**Task requirements**. Set down the records exactly as they stand, except for any pictures, which you should omit.

Stored data entries:
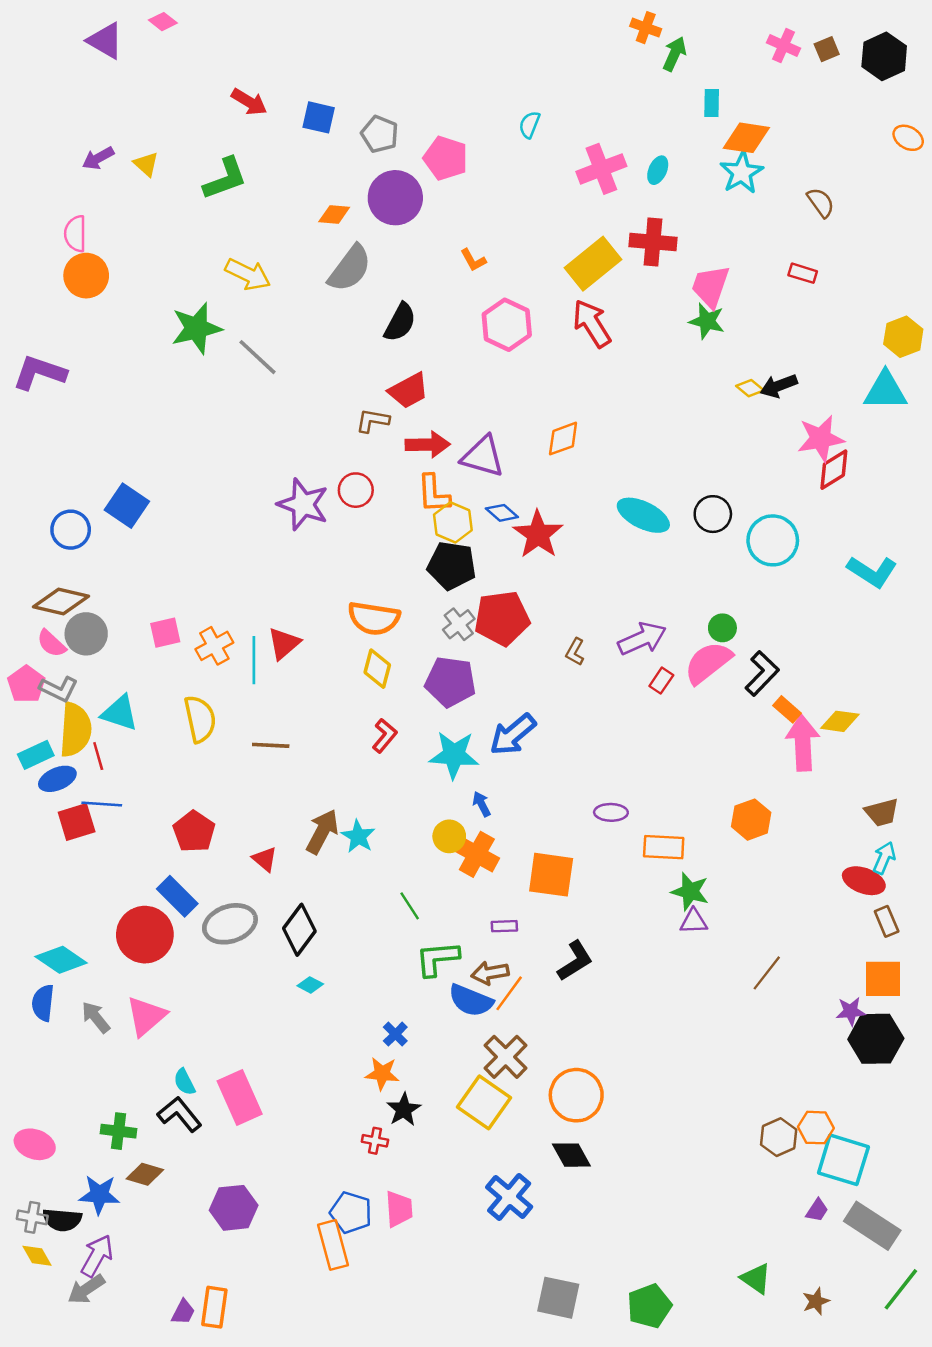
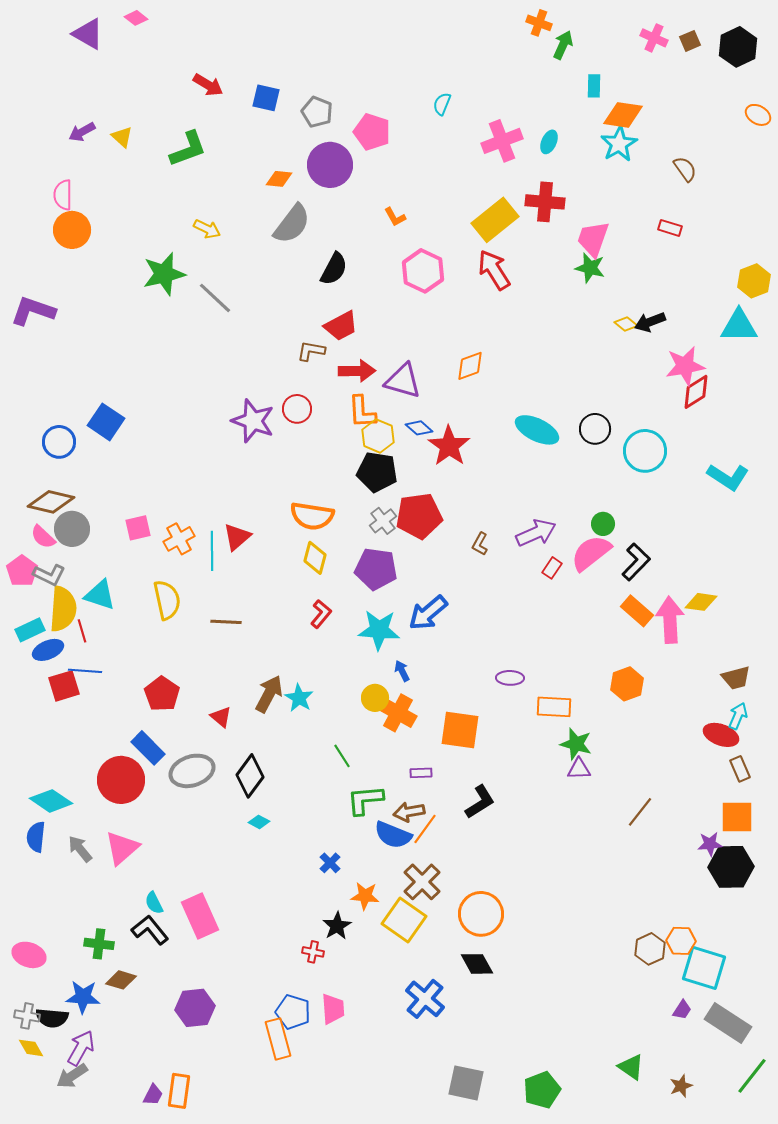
yellow arrow: (248, 274) -> (207, 229), size x0.7
orange rectangle: (787, 709) -> (637, 611), moved, size x1.4
orange star: (382, 1074) -> (365, 896), moved

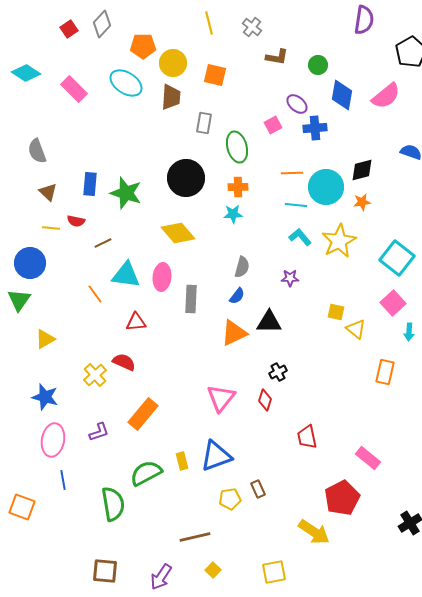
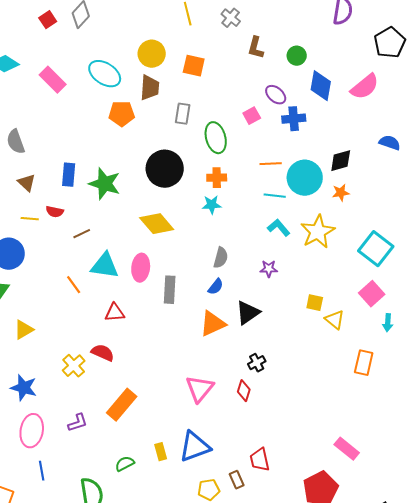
orange pentagon: (143, 46) -> (122, 114), moved
brown L-shape: (277, 57) -> (256, 48), turned 95
black triangle: (269, 322) -> (248, 313), turned -36
red trapezoid: (307, 437) -> (260, 460), moved
green semicircle: (146, 473) -> (125, 464), size x0.6

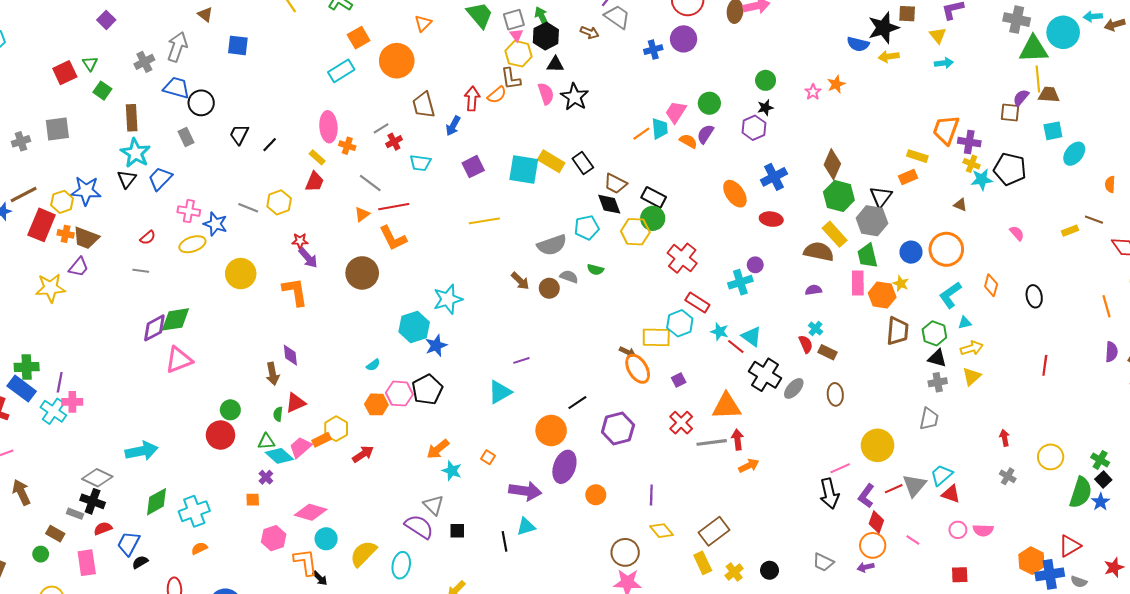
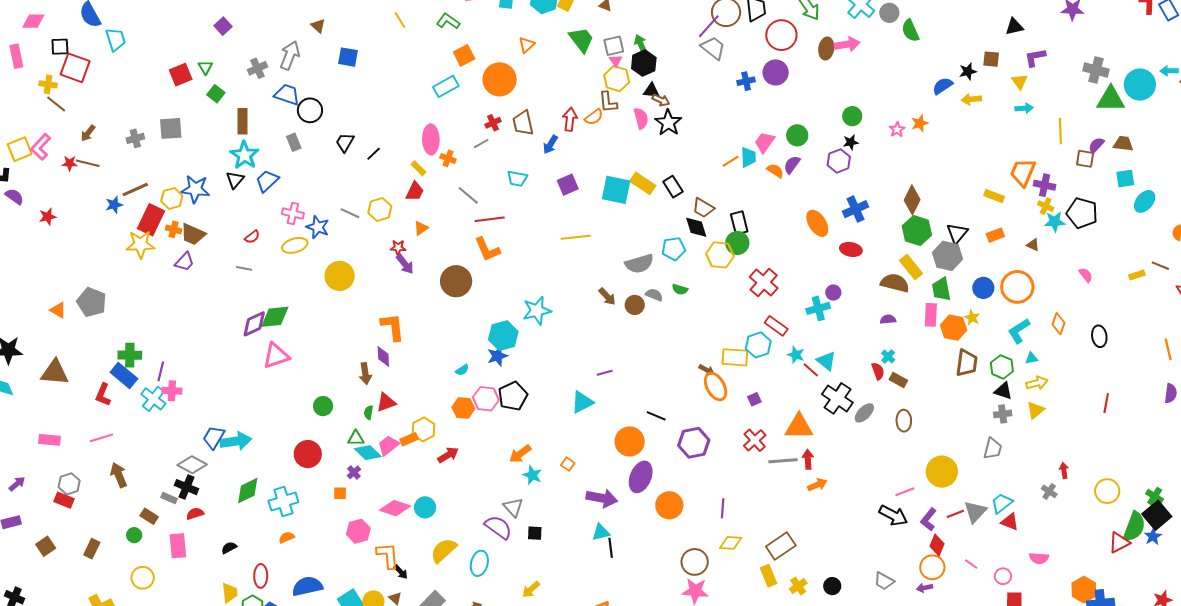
black star: (883, 28) -> (968, 71), size x0.6
brown arrow: (590, 32) -> (661, 100), moved
blue semicircle: (858, 44) -> (943, 86), turned 130
yellow line: (1038, 79) -> (1060, 131), moved
red cross: (394, 142) -> (493, 123), moved
orange rectangle: (908, 177) -> (995, 235), moved
black rectangle: (654, 197) -> (739, 223), turned 45
orange triangle: (362, 214) -> (421, 228), moved
yellow star: (51, 288) -> (140, 244), moved
orange L-shape: (295, 292) -> (393, 327), moved
blue star: (436, 346) -> (497, 356), moved
black line: (577, 403) -> (656, 416), turned 54
red circle: (220, 435) -> (308, 454), moved
gray cross: (1008, 476) -> (1049, 491), moved
black square: (1103, 479) -> (1157, 515), size x1.8
black arrow: (829, 494) -> (893, 515), turned -52
orange circle: (596, 495) -> (669, 505), size x1.4
pink circle: (958, 530) -> (1003, 576), moved
yellow diamond: (662, 531) -> (731, 543), turned -50
cyan circle: (326, 539) -> (425, 507), moved
black line: (504, 541) -> (611, 548), moved
blue trapezoid: (129, 543) -> (214, 437), moved
red triangle: (1070, 546) -> (1119, 542), moved

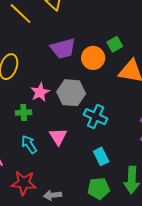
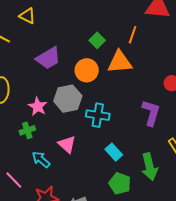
orange circle: (93, 58) -> (87, 70), moved
green pentagon: (99, 188) -> (120, 184), turned -30

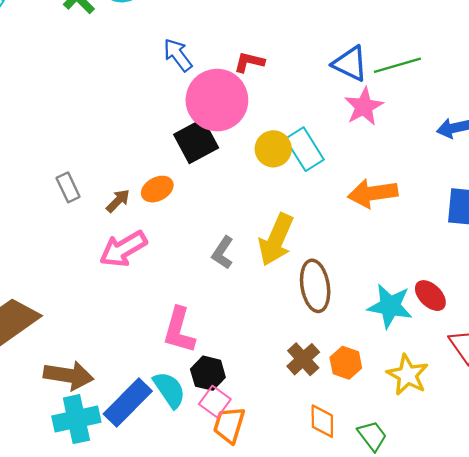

**Written solution**.
yellow arrow: (248, 274) -> (207, 229), size x0.7
orange rectangle: (787, 709) -> (637, 611), moved, size x1.4
orange star: (382, 1074) -> (365, 896), moved

orange pentagon: (143, 46) -> (122, 114), moved
brown L-shape: (277, 57) -> (256, 48), turned 95
black triangle: (269, 322) -> (248, 313), turned -36
red trapezoid: (307, 437) -> (260, 460), moved
green semicircle: (146, 473) -> (125, 464), size x0.6

black star: (883, 28) -> (968, 71), size x0.6
brown arrow: (590, 32) -> (661, 100), moved
blue semicircle: (858, 44) -> (943, 86), turned 130
yellow line: (1038, 79) -> (1060, 131), moved
red cross: (394, 142) -> (493, 123), moved
orange rectangle: (908, 177) -> (995, 235), moved
black rectangle: (654, 197) -> (739, 223), turned 45
orange triangle: (362, 214) -> (421, 228), moved
yellow star: (51, 288) -> (140, 244), moved
orange L-shape: (295, 292) -> (393, 327), moved
blue star: (436, 346) -> (497, 356), moved
black line: (577, 403) -> (656, 416), turned 54
red circle: (220, 435) -> (308, 454), moved
gray cross: (1008, 476) -> (1049, 491), moved
black square: (1103, 479) -> (1157, 515), size x1.8
black arrow: (829, 494) -> (893, 515), turned -52
orange circle: (596, 495) -> (669, 505), size x1.4
pink circle: (958, 530) -> (1003, 576), moved
yellow diamond: (662, 531) -> (731, 543), turned -50
cyan circle: (326, 539) -> (425, 507), moved
black line: (504, 541) -> (611, 548), moved
blue trapezoid: (129, 543) -> (214, 437), moved
red triangle: (1070, 546) -> (1119, 542), moved

orange circle: (93, 58) -> (87, 70), moved
green pentagon: (99, 188) -> (120, 184), turned -30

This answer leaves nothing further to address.